* Material to process:

>>>

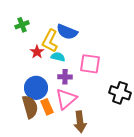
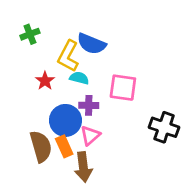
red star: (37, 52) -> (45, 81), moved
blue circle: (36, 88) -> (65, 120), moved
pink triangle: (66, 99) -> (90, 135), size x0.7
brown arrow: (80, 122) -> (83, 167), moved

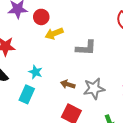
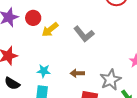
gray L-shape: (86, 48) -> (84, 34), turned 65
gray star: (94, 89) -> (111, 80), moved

<<<
>>>

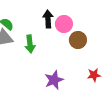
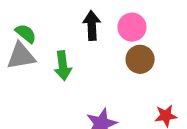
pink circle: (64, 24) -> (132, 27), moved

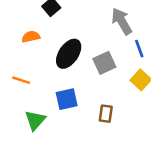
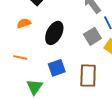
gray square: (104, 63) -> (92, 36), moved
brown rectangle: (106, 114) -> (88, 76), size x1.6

<<<

* Task brief: From the records above, copy exactly the stretch from the line holding "pink circle: (64, 24) -> (132, 27), moved" through the line holding "brown rectangle: (106, 114)", both ends included, without the pictures.

* Written reply:
pink circle: (64, 24) -> (132, 27), moved

gray square: (104, 63) -> (92, 36), moved
brown rectangle: (106, 114) -> (88, 76), size x1.6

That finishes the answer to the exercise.